(Records for the exercise begins)
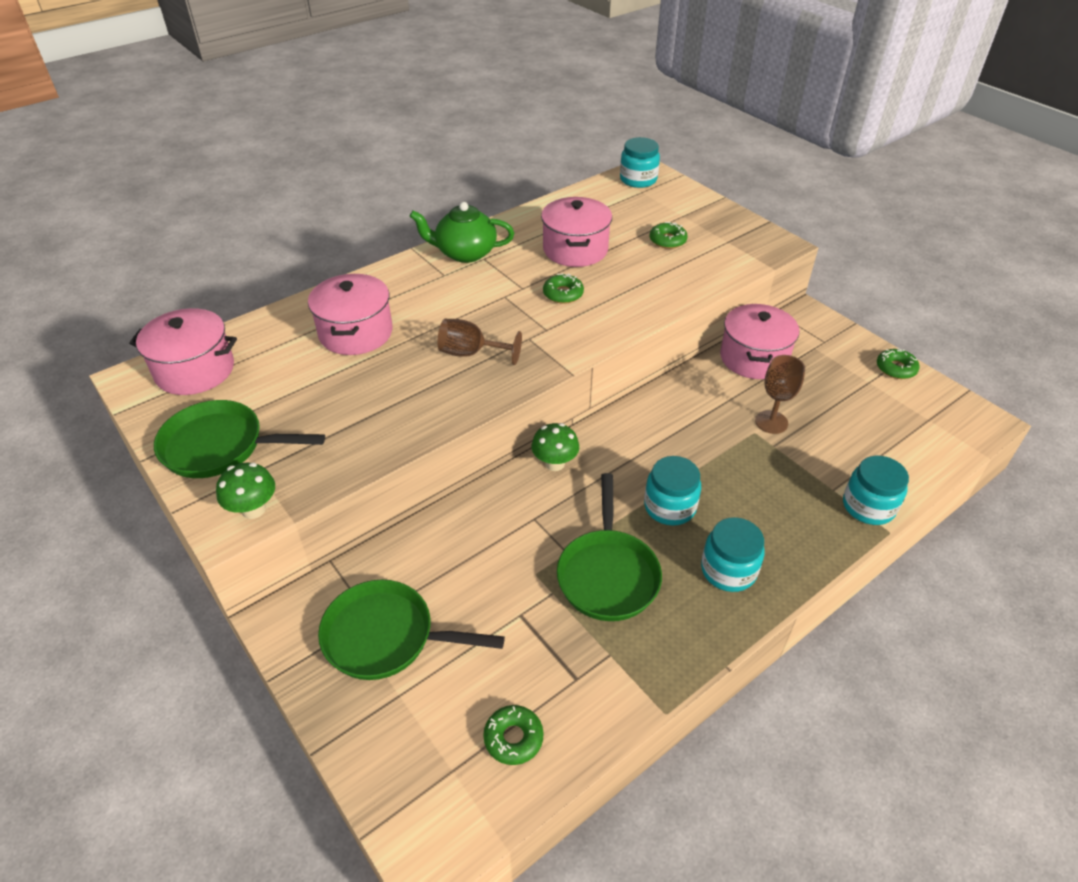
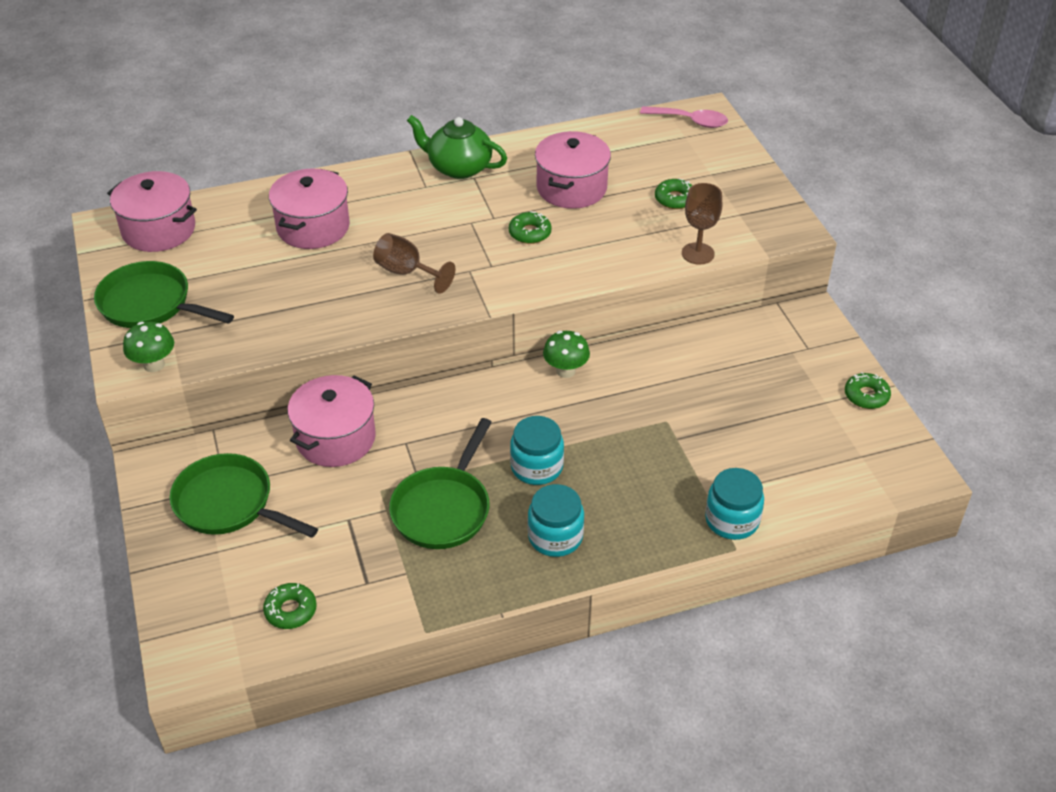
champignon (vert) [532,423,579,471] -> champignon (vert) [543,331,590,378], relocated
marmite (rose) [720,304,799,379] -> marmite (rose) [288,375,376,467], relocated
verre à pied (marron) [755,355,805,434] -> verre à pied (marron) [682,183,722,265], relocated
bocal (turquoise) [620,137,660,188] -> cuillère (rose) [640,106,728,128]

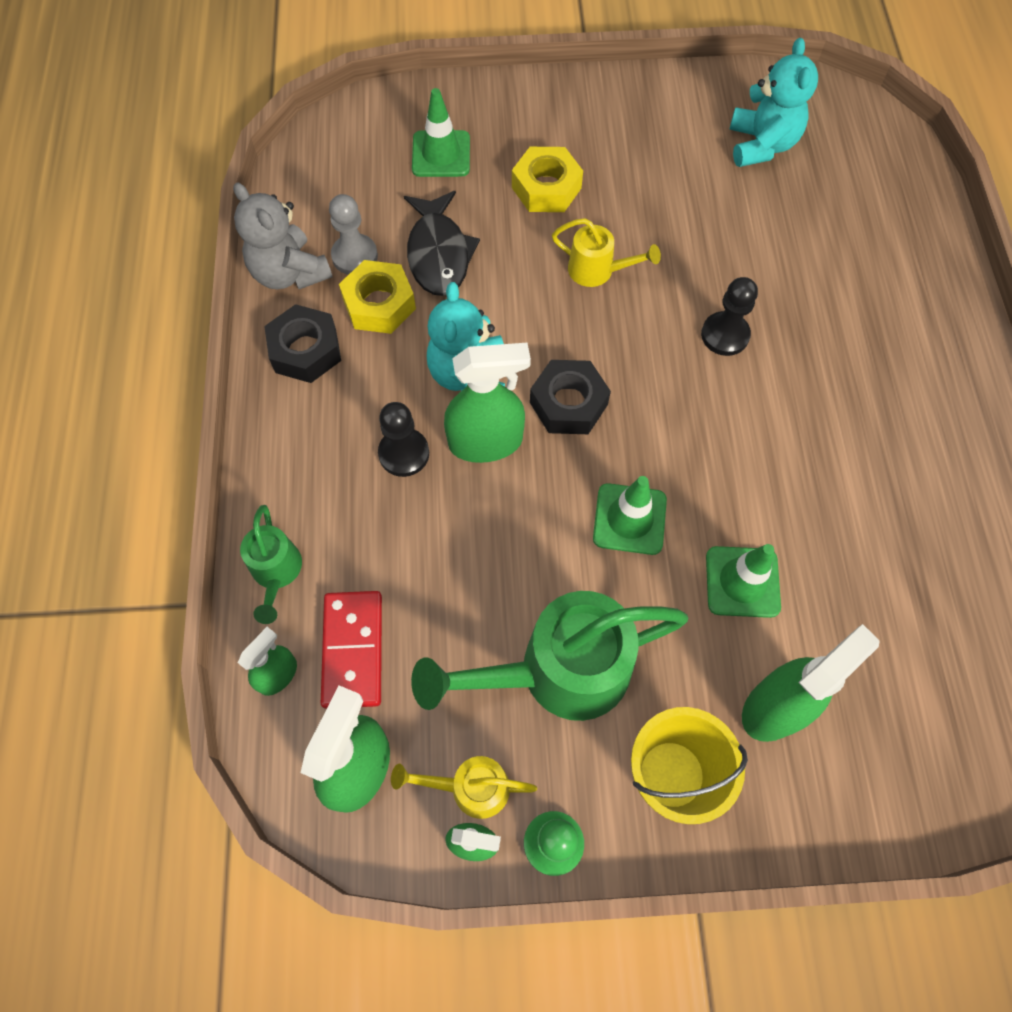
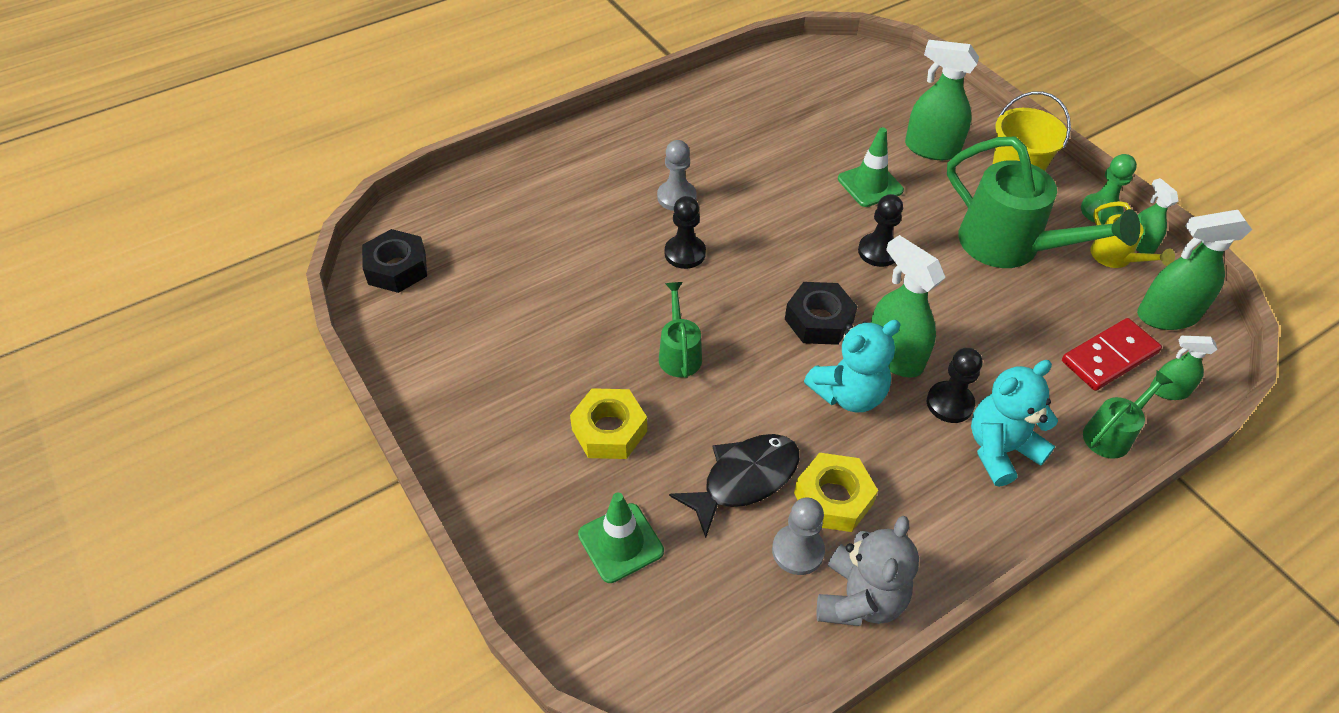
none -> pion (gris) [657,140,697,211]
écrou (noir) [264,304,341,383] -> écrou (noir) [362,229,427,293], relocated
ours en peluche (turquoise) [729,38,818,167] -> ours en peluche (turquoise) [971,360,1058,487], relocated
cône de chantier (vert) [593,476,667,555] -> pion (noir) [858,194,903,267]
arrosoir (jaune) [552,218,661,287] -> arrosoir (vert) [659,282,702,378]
(Records for the exercise ends)
Exercise objective:
Starting at the line that holds "bocal (turquoise) [620,137,660,188]", copy each line exactly through the end of the material above, keeping both ends and dropping the pictures.

Written solution:
bocal (turquoise) [620,137,660,188] -> cuillère (rose) [640,106,728,128]

none -> pion (gris) [657,140,697,211]
écrou (noir) [264,304,341,383] -> écrou (noir) [362,229,427,293], relocated
ours en peluche (turquoise) [729,38,818,167] -> ours en peluche (turquoise) [971,360,1058,487], relocated
cône de chantier (vert) [593,476,667,555] -> pion (noir) [858,194,903,267]
arrosoir (jaune) [552,218,661,287] -> arrosoir (vert) [659,282,702,378]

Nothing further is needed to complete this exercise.